[EXERCISE DATA Boundary: Start]

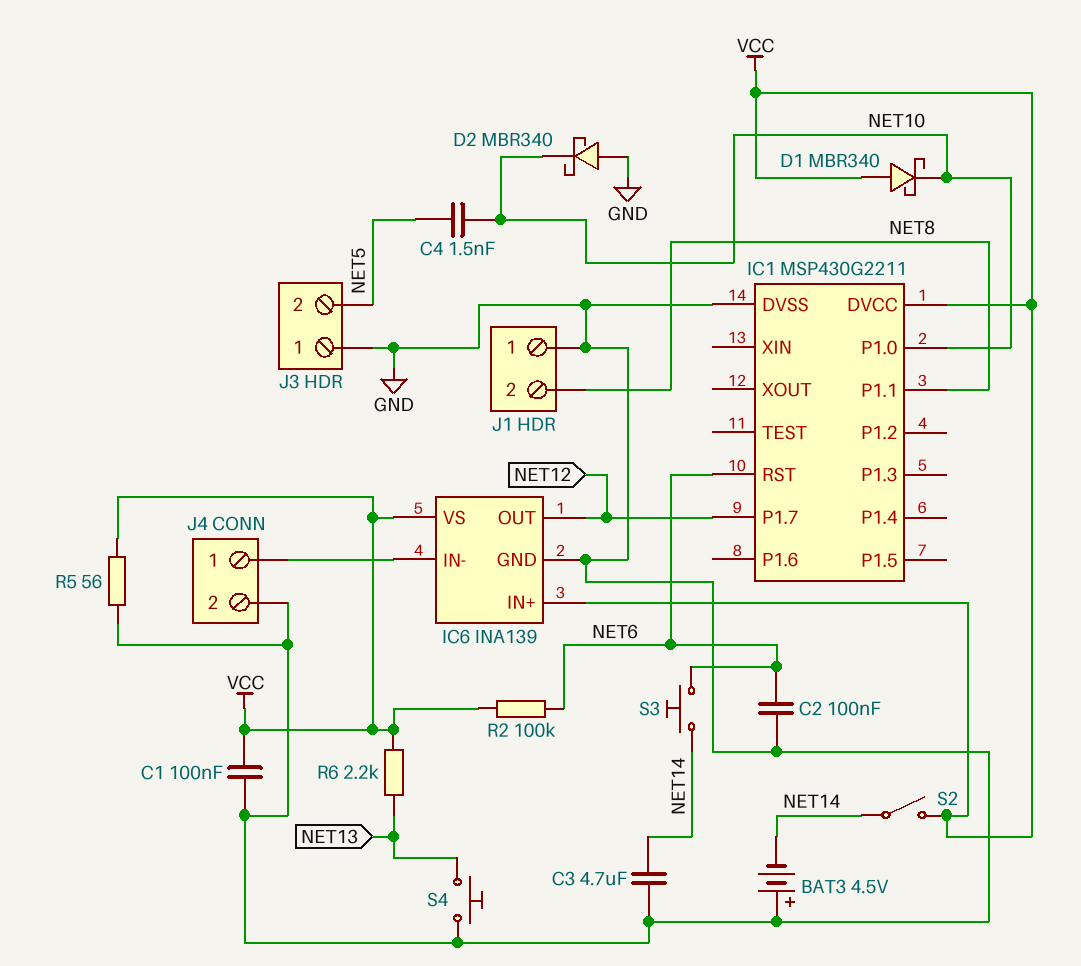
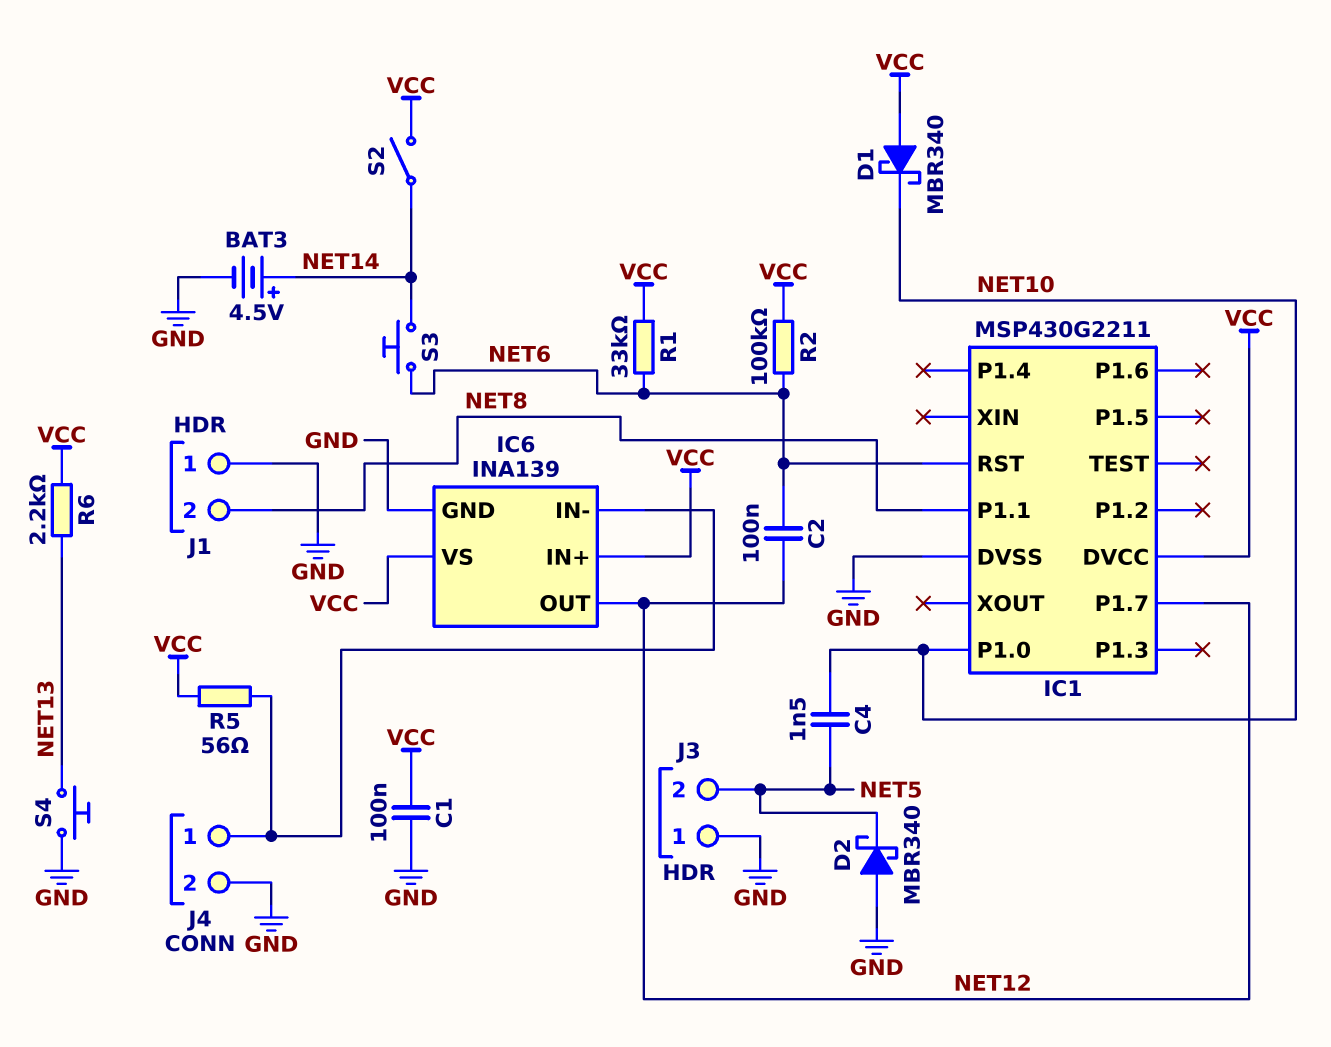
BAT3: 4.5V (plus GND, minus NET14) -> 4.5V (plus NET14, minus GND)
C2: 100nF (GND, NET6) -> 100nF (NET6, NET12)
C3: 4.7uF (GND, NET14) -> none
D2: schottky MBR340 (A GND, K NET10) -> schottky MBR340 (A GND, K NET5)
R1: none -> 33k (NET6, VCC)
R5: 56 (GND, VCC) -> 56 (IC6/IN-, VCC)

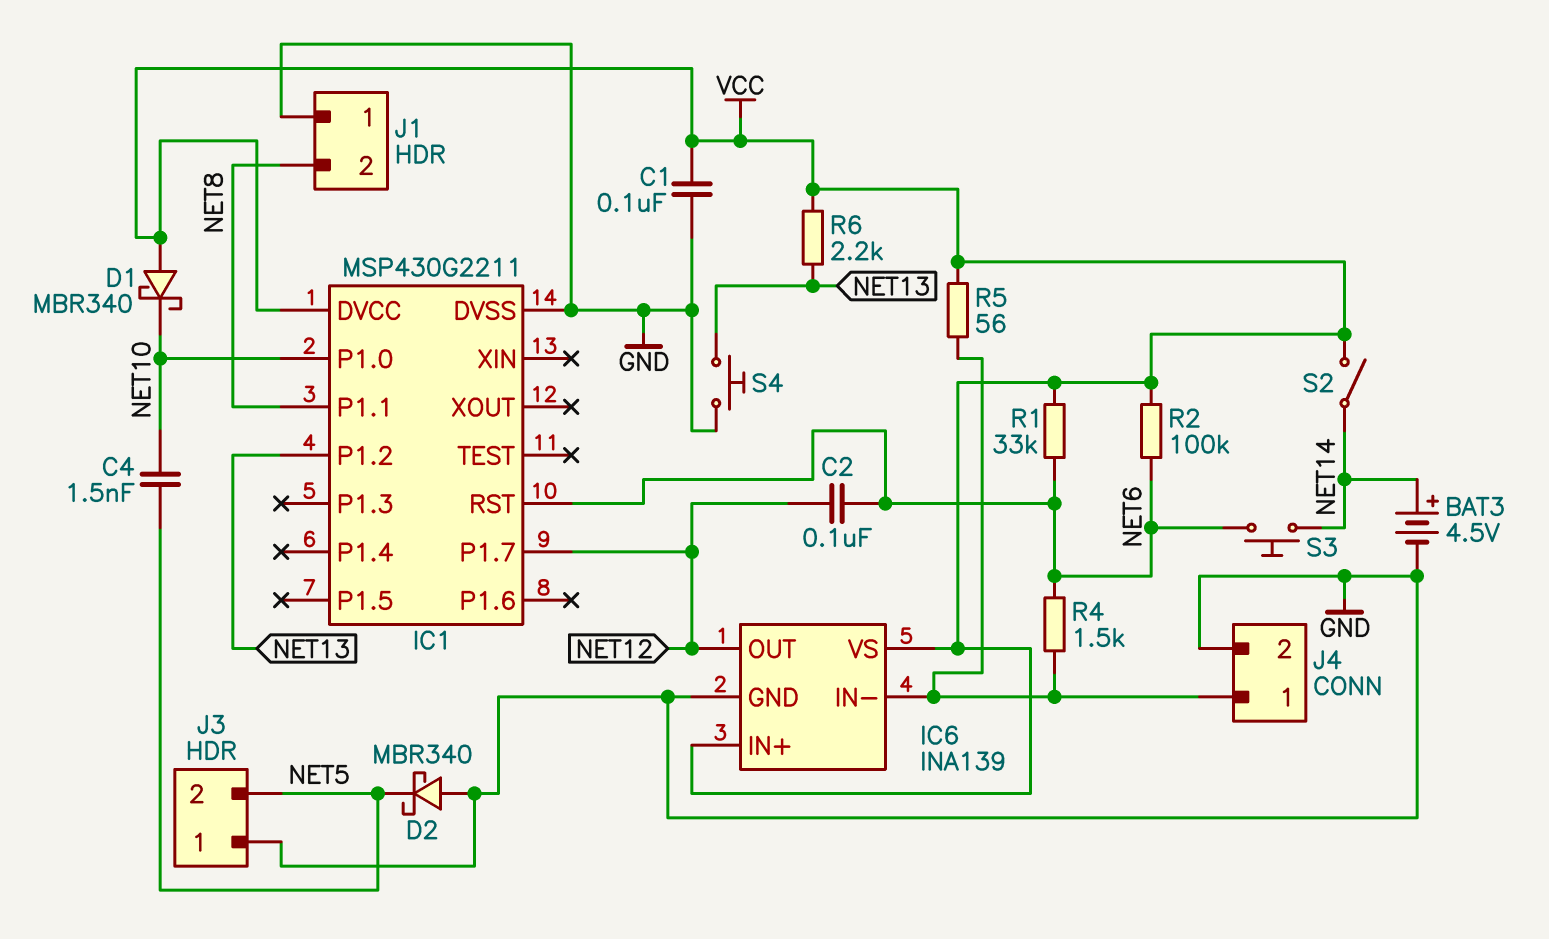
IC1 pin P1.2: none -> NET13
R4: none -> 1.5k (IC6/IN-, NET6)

[EXERCISE DATA Boundary: End]

__TRY IT__.
Every line in the data above that contains "none" needs to be copied.

__ANSWER SECTION__.
C3: 4.7uF (GND, NET14) -> none
R1: none -> 33k (NET6, VCC)
IC1 pin P1.2: none -> NET13
R4: none -> 1.5k (IC6/IN-, NET6)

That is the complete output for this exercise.